Give back every entry exactly as it is written, but not the pictures.

Records for processing:
........
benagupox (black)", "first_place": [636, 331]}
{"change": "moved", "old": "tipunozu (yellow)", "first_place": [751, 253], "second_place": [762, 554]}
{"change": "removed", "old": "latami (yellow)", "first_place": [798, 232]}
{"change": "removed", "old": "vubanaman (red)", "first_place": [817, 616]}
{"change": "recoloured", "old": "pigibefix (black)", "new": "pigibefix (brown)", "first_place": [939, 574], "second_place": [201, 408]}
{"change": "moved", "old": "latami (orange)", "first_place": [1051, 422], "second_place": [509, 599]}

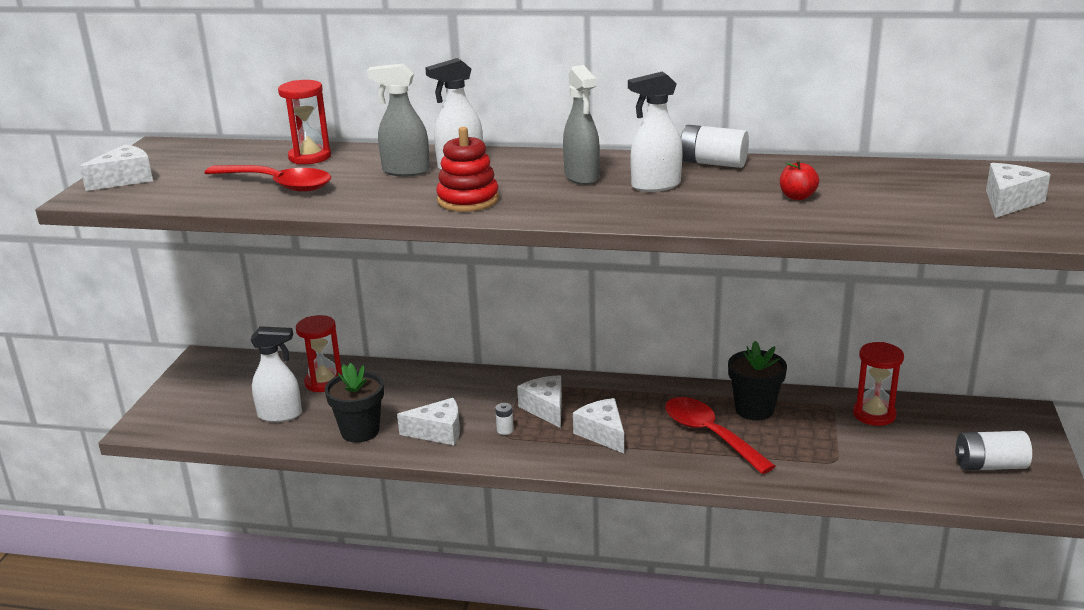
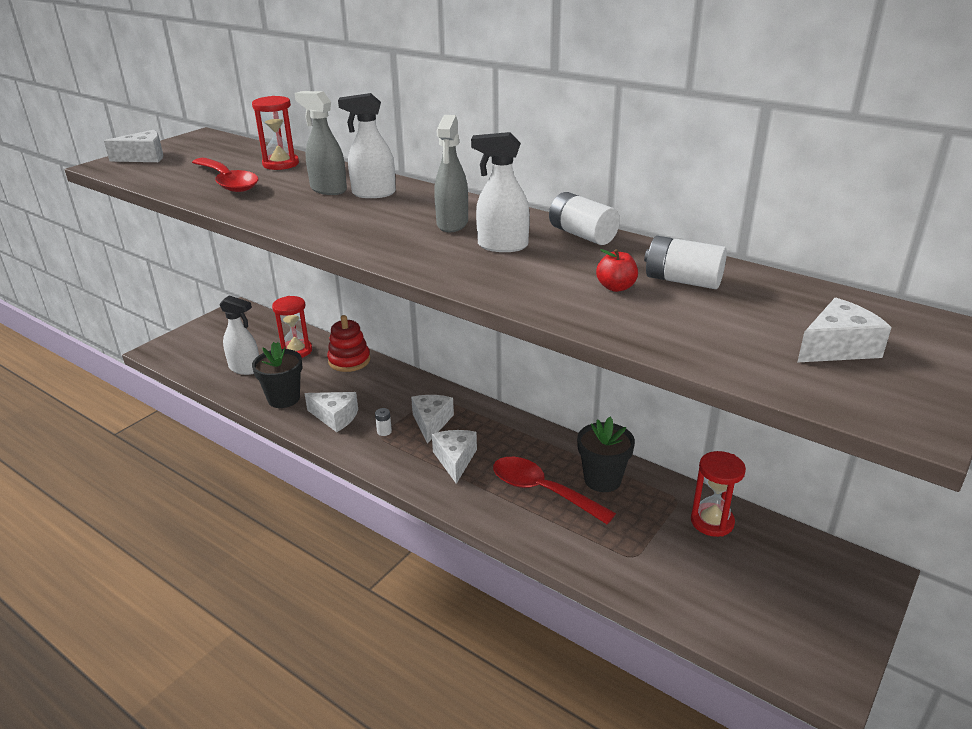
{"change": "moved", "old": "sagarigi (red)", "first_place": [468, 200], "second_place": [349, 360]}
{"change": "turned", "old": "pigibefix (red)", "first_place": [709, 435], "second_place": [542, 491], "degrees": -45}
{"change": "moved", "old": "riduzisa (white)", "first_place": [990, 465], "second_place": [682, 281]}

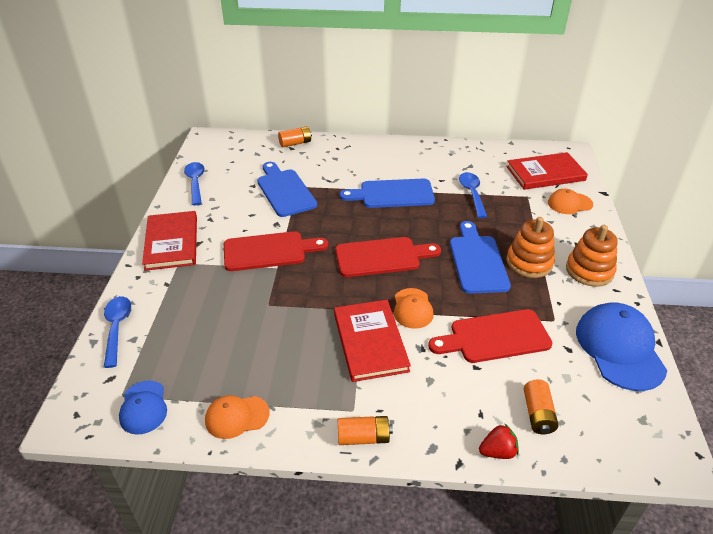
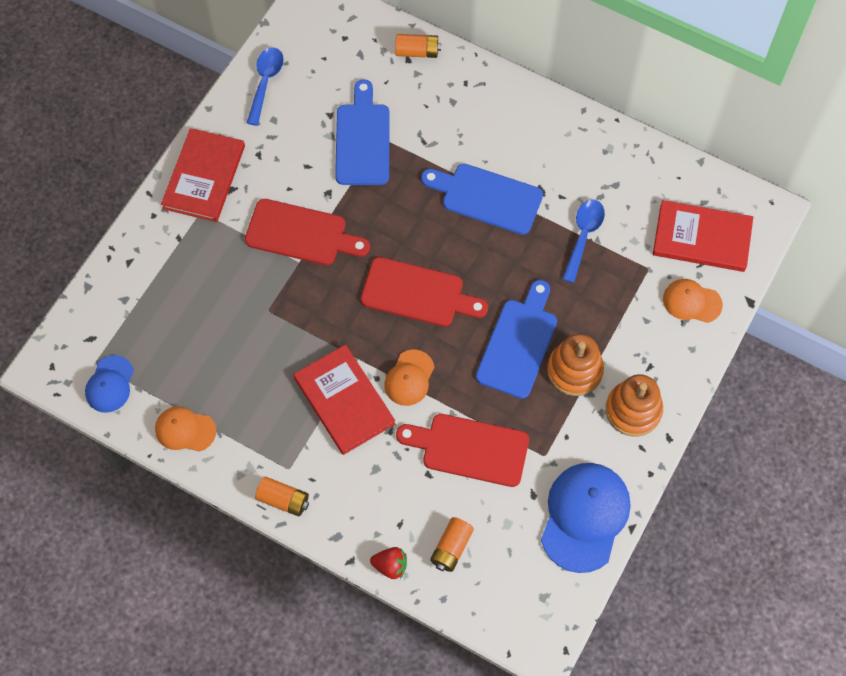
{"change": "removed", "old": "pigibefix (blue)", "first_place": [117, 328]}
{"change": "turned", "old": "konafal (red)", "first_place": [370, 342], "second_place": [344, 401], "degrees": -45}

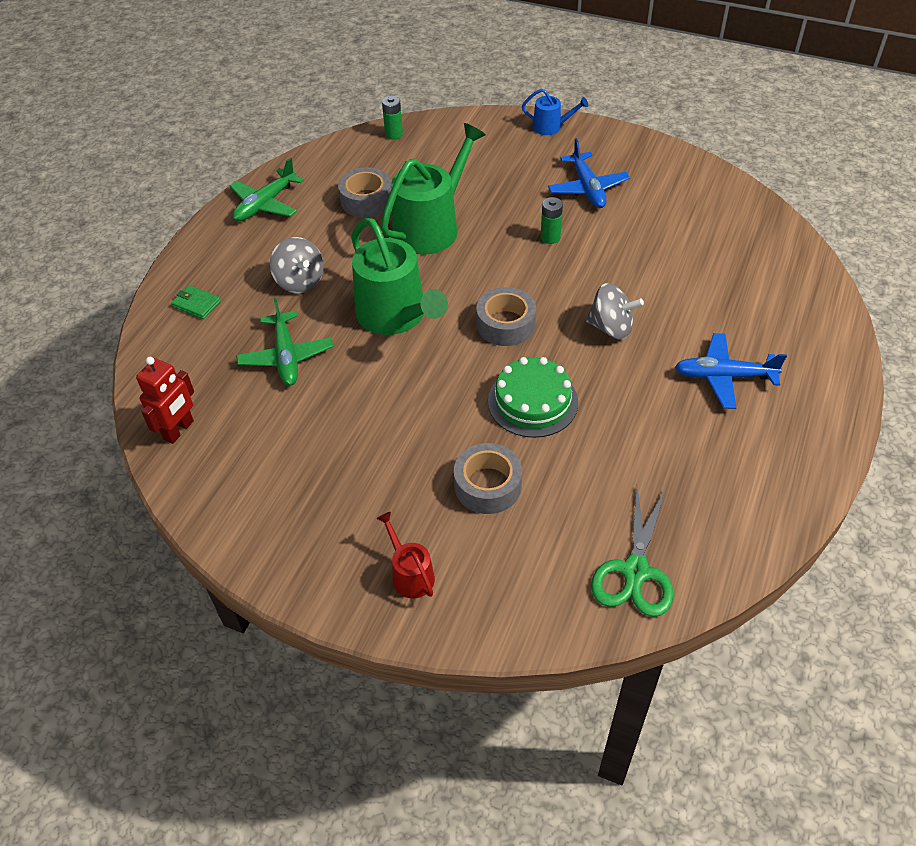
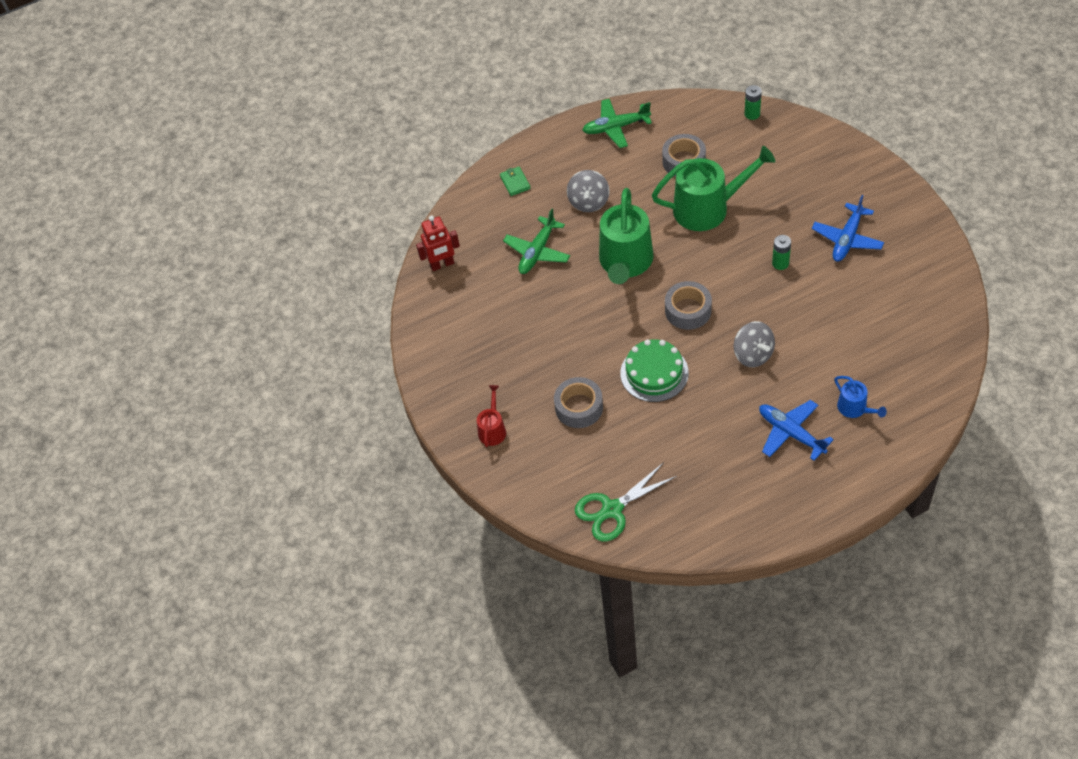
{"change": "moved", "old": "zotare (blue)", "first_place": [551, 127], "second_place": [854, 408]}

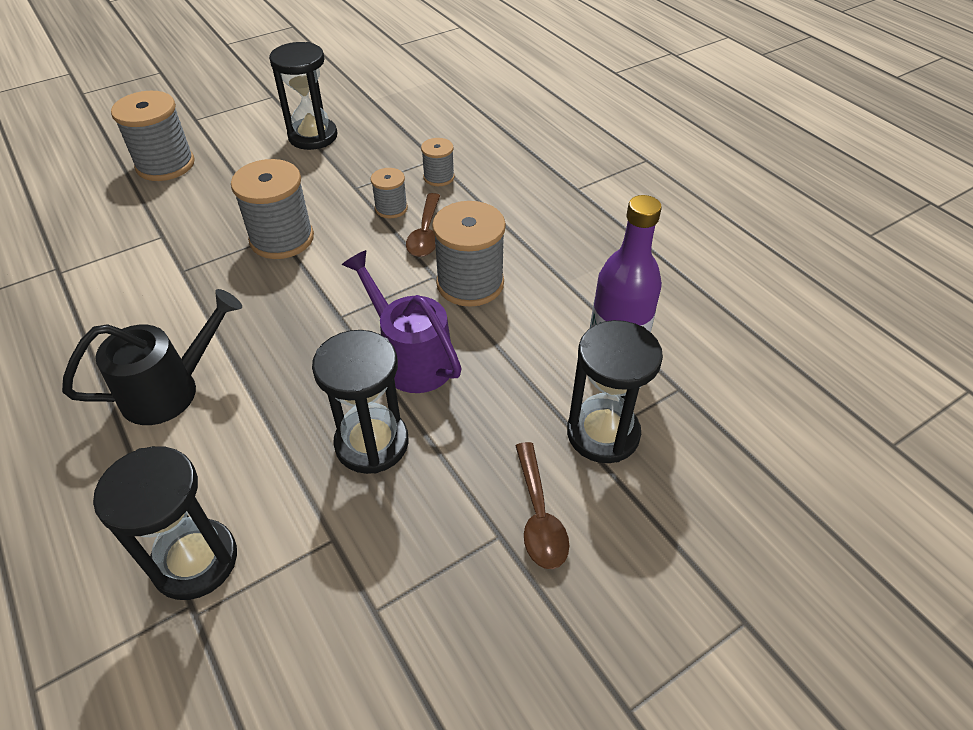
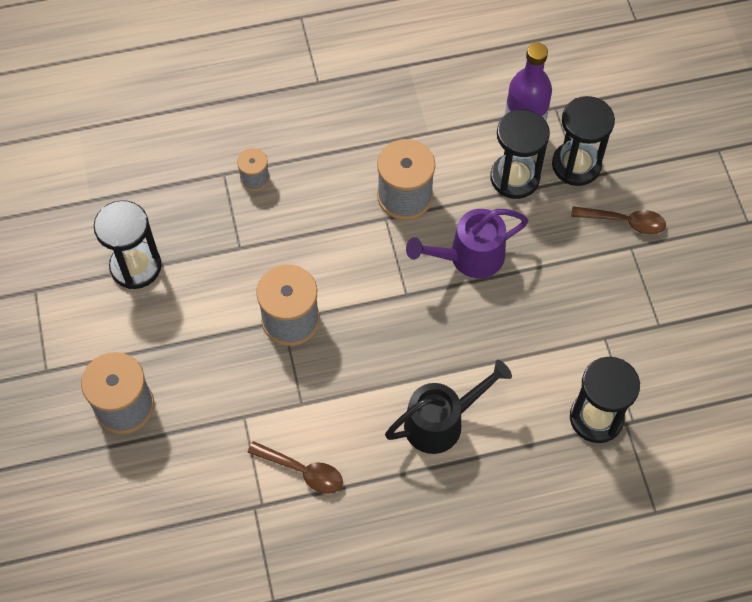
{"change": "turned", "old": "zotare (black)", "first_place": [171, 389], "second_place": [442, 421], "degrees": 75}
{"change": "moved", "old": "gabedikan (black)", "first_place": [372, 443], "second_place": [515, 178]}
{"change": "removed", "old": "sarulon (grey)", "first_place": [391, 208]}
{"change": "moved", "old": "pigibefix (brown)", "first_place": [425, 234], "second_place": [302, 471]}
........
Response to the task:
benagupox (black)", "first_place": [636, 331]}
{"change": "moved", "old": "tipunozu (yellow)", "first_place": [751, 253], "second_place": [762, 554]}
{"change": "removed", "old": "latami (yellow)", "first_place": [798, 232]}
{"change": "removed", "old": "vubanaman (red)", "first_place": [817, 616]}
{"change": "recoloured", "old": "pigibefix (black)", "new": "pigibefix (brown)", "first_place": [939, 574], "second_place": [201, 408]}
{"change": "moved", "old": "latami (orange)", "first_place": [1051, 422], "second_place": [509, 599]}

{"change": "moved", "old": "sagarigi (red)", "first_place": [468, 200], "second_place": [349, 360]}
{"change": "turned", "old": "pigibefix (red)", "first_place": [709, 435], "second_place": [542, 491], "degrees": -45}
{"change": "moved", "old": "riduzisa (white)", "first_place": [990, 465], "second_place": [682, 281]}

{"change": "removed", "old": "pigibefix (blue)", "first_place": [117, 328]}
{"change": "turned", "old": "konafal (red)", "first_place": [370, 342], "second_place": [344, 401], "degrees": -45}

{"change": "moved", "old": "zotare (blue)", "first_place": [551, 127], "second_place": [854, 408]}

{"change": "turned", "old": "zotare (black)", "first_place": [171, 389], "second_place": [442, 421], "degrees": 75}
{"change": "moved", "old": "gabedikan (black)", "first_place": [372, 443], "second_place": [515, 178]}
{"change": "removed", "old": "sarulon (grey)", "first_place": [391, 208]}
{"change": "moved", "old": "pigibefix (brown)", "first_place": [425, 234], "second_place": [302, 471]}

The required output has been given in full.